___ Records to use ___

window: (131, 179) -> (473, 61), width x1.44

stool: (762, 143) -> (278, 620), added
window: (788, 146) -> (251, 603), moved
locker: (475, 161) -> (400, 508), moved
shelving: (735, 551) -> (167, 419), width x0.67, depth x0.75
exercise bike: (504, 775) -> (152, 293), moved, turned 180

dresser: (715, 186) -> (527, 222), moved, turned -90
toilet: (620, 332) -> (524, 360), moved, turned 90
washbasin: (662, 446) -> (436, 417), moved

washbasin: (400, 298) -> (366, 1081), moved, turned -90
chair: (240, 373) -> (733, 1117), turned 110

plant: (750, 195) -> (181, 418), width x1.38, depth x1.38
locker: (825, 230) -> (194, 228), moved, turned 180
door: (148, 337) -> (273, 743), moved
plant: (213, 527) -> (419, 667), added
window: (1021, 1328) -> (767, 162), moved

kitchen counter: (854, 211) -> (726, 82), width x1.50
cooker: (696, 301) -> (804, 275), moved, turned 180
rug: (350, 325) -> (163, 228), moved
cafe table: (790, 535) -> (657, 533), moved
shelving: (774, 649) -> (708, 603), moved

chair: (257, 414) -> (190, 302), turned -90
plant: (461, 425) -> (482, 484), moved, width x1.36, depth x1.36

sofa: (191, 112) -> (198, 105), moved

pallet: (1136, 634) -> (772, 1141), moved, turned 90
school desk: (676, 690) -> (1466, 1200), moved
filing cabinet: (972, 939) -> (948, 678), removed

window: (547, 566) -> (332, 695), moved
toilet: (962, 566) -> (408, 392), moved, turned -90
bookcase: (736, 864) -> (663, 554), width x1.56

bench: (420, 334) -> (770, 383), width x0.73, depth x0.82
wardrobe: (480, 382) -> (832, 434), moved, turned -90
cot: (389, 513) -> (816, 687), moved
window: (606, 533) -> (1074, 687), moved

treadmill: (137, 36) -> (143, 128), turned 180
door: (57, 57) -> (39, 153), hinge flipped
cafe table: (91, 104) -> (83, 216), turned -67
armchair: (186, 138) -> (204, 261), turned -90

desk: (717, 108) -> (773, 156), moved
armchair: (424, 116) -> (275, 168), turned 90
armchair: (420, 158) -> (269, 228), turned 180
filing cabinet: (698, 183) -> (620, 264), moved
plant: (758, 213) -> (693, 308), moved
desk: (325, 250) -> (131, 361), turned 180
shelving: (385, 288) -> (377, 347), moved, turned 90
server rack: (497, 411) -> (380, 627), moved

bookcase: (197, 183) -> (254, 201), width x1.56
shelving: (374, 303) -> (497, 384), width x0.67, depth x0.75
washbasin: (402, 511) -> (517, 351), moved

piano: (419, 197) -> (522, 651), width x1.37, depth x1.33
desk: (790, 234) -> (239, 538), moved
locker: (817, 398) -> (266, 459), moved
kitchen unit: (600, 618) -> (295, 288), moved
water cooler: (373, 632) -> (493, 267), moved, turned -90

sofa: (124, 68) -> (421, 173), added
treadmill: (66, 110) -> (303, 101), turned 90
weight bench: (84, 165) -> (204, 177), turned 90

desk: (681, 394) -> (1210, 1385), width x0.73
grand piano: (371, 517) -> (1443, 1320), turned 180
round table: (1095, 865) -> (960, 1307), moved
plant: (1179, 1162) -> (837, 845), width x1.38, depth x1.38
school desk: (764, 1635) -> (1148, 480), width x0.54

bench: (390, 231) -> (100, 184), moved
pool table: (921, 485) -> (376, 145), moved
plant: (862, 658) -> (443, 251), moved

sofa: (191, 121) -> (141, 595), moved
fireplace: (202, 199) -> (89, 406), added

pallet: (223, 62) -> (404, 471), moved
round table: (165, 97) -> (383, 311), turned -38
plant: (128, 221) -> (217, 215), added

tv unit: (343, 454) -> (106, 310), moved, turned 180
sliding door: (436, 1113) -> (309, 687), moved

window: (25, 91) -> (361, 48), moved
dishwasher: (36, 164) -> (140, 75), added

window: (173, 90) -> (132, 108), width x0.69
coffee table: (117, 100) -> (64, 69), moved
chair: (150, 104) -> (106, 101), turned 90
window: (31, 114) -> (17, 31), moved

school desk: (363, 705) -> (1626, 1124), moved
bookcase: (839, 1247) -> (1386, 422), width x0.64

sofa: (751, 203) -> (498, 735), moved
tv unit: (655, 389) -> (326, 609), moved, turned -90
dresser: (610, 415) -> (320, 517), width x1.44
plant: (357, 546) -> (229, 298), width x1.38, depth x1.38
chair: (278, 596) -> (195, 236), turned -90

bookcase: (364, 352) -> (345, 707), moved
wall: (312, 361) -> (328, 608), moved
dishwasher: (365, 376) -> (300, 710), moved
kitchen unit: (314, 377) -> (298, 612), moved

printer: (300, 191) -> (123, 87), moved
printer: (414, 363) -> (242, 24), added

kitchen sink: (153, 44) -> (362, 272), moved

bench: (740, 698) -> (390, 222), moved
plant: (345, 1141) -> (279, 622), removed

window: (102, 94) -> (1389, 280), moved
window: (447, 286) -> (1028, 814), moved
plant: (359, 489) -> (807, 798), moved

___

Beginning at the line with "cot: (389, 513) -> (816, 687), moved" and stopping after the line with "filing cabinet: (698, 183)", please write out every line of the data above exactly and nothing else.

cot: (389, 513) -> (816, 687), moved
window: (606, 533) -> (1074, 687), moved

treadmill: (137, 36) -> (143, 128), turned 180
door: (57, 57) -> (39, 153), hinge flipped
cafe table: (91, 104) -> (83, 216), turned -67
armchair: (186, 138) -> (204, 261), turned -90

desk: (717, 108) -> (773, 156), moved
armchair: (424, 116) -> (275, 168), turned 90
armchair: (420, 158) -> (269, 228), turned 180
filing cabinet: (698, 183) -> (620, 264), moved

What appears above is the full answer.